(Stored entries)
• • • •
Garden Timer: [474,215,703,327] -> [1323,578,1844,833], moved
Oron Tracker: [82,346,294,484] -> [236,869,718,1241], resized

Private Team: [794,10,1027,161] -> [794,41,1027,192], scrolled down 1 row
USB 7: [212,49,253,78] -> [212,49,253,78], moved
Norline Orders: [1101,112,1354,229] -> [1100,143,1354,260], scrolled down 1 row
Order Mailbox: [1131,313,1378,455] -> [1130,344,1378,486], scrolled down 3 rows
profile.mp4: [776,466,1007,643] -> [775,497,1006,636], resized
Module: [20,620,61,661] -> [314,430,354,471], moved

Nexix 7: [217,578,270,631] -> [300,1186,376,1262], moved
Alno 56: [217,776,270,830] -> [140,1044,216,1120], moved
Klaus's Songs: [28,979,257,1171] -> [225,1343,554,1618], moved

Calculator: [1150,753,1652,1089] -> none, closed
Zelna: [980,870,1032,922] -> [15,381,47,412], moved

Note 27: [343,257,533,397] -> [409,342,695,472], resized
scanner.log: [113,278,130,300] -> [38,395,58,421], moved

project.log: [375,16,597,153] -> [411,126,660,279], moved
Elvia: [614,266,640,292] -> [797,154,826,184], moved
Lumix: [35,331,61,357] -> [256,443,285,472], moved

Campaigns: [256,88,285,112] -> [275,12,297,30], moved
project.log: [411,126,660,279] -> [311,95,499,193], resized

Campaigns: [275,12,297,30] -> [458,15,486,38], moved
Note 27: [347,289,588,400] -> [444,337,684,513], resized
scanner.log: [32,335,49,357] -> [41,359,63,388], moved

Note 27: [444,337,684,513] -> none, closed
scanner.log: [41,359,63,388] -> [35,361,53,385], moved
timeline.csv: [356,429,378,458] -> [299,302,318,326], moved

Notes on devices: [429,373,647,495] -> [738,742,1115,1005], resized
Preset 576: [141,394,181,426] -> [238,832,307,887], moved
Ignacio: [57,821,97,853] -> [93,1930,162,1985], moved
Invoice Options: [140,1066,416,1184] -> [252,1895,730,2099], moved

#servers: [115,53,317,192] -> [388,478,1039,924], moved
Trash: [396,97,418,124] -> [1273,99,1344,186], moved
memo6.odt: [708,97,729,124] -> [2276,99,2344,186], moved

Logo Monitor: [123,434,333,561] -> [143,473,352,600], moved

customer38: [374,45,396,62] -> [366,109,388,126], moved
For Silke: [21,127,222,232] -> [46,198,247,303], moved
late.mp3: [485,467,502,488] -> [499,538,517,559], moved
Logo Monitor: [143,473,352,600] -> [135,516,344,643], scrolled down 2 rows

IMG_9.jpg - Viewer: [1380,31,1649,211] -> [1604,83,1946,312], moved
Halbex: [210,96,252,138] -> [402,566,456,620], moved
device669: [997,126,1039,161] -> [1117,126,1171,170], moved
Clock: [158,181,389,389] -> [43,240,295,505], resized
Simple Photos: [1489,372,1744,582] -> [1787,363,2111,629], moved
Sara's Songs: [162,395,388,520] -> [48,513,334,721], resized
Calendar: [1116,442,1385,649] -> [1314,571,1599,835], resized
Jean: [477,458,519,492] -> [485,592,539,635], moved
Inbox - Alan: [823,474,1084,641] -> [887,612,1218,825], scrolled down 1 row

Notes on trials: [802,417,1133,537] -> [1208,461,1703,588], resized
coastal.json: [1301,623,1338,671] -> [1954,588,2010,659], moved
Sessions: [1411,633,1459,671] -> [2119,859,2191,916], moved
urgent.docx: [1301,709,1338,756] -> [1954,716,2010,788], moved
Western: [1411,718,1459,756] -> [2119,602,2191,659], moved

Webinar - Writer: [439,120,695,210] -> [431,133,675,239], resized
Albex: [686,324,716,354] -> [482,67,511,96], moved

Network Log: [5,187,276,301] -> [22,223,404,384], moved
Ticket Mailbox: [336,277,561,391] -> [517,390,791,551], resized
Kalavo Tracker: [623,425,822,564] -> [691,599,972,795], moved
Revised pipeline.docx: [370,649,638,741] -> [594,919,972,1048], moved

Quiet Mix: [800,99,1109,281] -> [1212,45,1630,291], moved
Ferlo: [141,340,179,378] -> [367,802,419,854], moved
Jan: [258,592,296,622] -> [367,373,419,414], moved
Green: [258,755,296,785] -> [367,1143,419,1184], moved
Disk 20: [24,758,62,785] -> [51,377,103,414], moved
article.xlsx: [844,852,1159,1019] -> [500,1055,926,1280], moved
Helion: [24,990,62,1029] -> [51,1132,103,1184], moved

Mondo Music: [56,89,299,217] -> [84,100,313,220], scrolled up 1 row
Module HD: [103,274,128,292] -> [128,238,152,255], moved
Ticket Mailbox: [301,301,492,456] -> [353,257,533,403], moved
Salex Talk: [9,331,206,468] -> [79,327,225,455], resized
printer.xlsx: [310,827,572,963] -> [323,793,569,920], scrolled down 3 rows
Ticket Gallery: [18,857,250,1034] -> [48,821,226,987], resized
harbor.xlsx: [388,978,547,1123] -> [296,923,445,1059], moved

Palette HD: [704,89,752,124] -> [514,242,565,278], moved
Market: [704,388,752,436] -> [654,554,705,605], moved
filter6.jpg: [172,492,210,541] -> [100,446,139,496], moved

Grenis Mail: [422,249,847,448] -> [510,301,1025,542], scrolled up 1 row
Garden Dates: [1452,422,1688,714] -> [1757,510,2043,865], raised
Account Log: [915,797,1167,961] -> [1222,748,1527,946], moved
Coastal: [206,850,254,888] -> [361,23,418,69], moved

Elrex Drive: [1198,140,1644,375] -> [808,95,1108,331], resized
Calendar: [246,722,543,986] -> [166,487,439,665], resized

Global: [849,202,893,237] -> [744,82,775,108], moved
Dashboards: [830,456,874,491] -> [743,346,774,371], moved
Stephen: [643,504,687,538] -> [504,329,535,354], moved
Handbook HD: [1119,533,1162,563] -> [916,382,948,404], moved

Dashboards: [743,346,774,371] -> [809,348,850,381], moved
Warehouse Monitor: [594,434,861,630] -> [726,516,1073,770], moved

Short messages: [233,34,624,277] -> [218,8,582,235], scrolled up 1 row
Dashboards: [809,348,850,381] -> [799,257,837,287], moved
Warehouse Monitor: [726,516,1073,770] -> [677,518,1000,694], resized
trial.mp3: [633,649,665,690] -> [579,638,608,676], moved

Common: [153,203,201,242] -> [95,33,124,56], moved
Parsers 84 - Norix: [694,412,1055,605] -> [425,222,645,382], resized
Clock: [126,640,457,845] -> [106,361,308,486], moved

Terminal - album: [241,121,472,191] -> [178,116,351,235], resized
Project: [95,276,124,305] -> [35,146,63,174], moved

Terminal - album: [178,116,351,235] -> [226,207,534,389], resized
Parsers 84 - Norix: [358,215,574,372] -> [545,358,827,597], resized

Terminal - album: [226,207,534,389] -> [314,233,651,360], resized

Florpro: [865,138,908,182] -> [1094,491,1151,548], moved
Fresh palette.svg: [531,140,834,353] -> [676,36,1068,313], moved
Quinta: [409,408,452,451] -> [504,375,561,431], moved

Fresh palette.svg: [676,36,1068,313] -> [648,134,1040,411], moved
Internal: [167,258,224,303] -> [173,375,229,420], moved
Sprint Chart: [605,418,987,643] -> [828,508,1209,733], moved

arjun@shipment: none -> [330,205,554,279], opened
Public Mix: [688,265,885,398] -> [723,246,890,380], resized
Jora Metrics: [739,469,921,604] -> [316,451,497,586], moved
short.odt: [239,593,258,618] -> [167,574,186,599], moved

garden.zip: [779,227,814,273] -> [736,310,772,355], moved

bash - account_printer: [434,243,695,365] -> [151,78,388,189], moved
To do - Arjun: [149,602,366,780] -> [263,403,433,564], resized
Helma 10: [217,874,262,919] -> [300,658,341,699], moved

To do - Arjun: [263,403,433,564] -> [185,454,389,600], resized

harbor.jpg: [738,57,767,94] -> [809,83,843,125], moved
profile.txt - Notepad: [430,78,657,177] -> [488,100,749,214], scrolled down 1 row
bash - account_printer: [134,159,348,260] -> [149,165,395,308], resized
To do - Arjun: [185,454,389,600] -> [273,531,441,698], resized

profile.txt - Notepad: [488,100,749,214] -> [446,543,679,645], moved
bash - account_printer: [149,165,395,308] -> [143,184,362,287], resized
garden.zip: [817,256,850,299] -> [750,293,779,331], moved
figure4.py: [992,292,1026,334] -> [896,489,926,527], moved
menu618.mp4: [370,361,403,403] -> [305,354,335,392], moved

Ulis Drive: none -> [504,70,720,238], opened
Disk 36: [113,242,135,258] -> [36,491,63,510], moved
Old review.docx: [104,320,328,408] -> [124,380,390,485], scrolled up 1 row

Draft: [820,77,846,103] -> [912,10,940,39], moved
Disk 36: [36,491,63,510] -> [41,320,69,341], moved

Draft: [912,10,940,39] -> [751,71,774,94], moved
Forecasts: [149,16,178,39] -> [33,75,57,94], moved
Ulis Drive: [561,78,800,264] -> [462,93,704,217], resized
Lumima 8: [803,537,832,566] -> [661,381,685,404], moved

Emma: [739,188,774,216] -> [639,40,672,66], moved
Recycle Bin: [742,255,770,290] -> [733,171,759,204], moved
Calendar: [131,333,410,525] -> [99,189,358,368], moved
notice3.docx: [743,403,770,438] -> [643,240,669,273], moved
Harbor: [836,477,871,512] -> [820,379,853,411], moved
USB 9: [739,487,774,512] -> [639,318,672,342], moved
• • • •
> What this task involves: Would you retype the lines above from the one with "Note 27: [347,289,588,400]" down to the one with "Ignacio: [57,821,97,853] ->", word for word, both ends included and no other lines?

> Task answer:
Note 27: [347,289,588,400] -> [444,337,684,513], resized
scanner.log: [32,335,49,357] -> [41,359,63,388], moved

Note 27: [444,337,684,513] -> none, closed
scanner.log: [41,359,63,388] -> [35,361,53,385], moved
timeline.csv: [356,429,378,458] -> [299,302,318,326], moved

Notes on devices: [429,373,647,495] -> [738,742,1115,1005], resized
Preset 576: [141,394,181,426] -> [238,832,307,887], moved
Ignacio: [57,821,97,853] -> [93,1930,162,1985], moved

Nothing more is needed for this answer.